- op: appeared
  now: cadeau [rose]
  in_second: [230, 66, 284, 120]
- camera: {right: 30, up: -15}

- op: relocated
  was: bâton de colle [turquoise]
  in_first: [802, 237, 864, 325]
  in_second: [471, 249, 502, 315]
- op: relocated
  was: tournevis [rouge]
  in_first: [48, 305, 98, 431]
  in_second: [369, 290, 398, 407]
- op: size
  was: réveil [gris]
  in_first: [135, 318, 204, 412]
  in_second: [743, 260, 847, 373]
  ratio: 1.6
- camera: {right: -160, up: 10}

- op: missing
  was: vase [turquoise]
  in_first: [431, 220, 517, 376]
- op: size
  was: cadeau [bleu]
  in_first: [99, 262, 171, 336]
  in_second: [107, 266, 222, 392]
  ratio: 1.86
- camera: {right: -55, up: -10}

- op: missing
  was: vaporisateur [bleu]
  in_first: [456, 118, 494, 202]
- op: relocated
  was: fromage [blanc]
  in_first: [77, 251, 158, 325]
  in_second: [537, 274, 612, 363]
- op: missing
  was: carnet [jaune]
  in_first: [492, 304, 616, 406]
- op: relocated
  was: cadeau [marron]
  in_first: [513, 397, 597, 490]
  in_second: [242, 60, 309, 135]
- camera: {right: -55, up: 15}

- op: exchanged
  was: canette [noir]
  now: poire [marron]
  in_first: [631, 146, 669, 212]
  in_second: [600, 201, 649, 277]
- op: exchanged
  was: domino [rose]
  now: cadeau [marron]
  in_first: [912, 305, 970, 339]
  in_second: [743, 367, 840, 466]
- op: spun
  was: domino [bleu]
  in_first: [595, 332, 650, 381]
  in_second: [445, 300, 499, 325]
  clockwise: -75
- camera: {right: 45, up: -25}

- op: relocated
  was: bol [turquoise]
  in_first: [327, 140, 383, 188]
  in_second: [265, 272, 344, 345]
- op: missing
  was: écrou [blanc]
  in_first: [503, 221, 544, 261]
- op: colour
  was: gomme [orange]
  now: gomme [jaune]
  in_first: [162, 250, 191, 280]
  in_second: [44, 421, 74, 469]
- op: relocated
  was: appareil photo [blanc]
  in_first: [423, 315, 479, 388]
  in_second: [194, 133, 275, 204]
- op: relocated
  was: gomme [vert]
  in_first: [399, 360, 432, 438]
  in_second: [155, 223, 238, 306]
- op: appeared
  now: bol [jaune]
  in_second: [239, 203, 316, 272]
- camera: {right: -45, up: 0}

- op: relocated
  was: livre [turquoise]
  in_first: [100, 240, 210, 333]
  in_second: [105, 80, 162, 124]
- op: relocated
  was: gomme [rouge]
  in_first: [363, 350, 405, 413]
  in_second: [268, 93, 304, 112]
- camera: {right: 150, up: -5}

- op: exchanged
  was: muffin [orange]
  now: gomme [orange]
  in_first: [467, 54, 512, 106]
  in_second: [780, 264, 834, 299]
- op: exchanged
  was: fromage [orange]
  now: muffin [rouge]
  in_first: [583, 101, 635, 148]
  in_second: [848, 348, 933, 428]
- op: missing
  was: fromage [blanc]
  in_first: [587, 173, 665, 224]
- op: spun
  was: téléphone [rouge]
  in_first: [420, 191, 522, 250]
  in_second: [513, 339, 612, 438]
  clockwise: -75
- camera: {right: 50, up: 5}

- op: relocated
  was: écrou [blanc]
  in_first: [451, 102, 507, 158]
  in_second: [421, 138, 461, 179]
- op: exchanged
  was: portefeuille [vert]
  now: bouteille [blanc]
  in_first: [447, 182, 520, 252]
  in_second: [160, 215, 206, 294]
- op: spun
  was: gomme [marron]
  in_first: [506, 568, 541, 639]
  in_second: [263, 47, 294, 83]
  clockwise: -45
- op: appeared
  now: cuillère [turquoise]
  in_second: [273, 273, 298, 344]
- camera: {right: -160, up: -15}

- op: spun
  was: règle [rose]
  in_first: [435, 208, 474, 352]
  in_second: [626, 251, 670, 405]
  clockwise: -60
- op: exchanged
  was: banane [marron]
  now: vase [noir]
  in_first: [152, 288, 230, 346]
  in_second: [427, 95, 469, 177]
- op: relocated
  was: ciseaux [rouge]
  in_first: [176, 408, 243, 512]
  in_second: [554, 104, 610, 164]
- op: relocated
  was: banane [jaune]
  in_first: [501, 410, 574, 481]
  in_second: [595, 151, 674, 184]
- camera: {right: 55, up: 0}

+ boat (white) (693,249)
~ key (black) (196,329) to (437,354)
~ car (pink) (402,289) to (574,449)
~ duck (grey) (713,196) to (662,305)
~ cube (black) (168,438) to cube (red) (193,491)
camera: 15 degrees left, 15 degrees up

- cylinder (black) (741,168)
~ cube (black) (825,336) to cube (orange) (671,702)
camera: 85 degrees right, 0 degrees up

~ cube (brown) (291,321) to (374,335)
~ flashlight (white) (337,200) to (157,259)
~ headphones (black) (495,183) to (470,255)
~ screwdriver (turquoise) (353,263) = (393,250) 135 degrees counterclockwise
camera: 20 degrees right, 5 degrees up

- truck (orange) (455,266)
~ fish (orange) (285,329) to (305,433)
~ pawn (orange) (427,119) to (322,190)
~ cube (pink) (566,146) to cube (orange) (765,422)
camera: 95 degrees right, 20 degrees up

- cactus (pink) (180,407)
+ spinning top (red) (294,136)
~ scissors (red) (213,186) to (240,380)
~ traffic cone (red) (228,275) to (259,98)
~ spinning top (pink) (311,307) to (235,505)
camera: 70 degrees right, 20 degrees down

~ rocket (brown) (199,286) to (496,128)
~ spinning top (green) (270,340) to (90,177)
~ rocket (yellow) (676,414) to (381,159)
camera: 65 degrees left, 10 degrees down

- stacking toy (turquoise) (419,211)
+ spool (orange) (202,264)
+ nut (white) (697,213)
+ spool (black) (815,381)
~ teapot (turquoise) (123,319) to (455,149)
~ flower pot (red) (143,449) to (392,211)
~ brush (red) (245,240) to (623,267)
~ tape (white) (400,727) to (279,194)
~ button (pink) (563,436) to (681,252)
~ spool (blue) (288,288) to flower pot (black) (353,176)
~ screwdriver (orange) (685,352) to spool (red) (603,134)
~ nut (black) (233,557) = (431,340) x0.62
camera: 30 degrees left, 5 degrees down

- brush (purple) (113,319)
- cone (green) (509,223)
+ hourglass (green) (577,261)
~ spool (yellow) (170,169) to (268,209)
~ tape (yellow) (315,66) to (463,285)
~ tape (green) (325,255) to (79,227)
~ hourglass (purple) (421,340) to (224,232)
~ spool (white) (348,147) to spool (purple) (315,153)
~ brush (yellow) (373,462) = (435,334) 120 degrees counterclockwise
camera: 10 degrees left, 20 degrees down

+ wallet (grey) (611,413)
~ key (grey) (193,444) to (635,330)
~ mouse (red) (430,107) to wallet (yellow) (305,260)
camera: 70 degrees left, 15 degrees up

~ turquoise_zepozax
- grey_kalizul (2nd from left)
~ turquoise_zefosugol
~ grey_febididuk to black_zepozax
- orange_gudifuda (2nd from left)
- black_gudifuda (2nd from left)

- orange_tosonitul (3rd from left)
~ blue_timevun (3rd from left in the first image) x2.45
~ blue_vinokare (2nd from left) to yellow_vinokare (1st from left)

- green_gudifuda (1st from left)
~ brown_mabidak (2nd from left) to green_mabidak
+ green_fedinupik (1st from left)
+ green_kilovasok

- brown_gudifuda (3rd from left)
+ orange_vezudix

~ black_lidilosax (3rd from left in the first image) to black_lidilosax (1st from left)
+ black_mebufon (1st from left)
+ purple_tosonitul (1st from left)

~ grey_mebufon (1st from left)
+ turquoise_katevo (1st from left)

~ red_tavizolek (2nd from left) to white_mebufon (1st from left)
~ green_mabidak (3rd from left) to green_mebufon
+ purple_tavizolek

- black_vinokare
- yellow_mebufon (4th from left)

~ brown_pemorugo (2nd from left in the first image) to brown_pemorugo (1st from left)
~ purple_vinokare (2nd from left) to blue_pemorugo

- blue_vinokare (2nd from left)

» **WHAT YOU NEED TO DO**
Here the output must be the lines above from the line with "120 degrees counterclockwise" to the line with "- yellow_mebufon (4th from left)", both included, duplicated word for word and nothing else.

» **TASK OUTPUT**
~ brush (yellow) (373,462) = (435,334) 120 degrees counterclockwise
camera: 10 degrees left, 20 degrees down

+ wallet (grey) (611,413)
~ key (grey) (193,444) to (635,330)
~ mouse (red) (430,107) to wallet (yellow) (305,260)
camera: 70 degrees left, 15 degrees up

~ turquoise_zepozax
- grey_kalizul (2nd from left)
~ turquoise_zefosugol
~ grey_febididuk to black_zepozax
- orange_gudifuda (2nd from left)
- black_gudifuda (2nd from left)

- orange_tosonitul (3rd from left)
~ blue_timevun (3rd from left in the first image) x2.45
~ blue_vinokare (2nd from left) to yellow_vinokare (1st from left)

- green_gudifuda (1st from left)
~ brown_mabidak (2nd from left) to green_mabidak
+ green_fedinupik (1st from left)
+ green_kilovasok

- brown_gudifuda (3rd from left)
+ orange_vezudix

~ black_lidilosax (3rd from left in the first image) to black_lidilosax (1st from left)
+ black_mebufon (1st from left)
+ purple_tosonitul (1st from left)

~ grey_mebufon (1st from left)
+ turquoise_katevo (1st from left)

~ red_tavizolek (2nd from left) to white_mebufon (1st from left)
~ green_mabidak (3rd from left) to green_mebufon
+ purple_tavizolek

- black_vinokare
- yellow_mebufon (4th from left)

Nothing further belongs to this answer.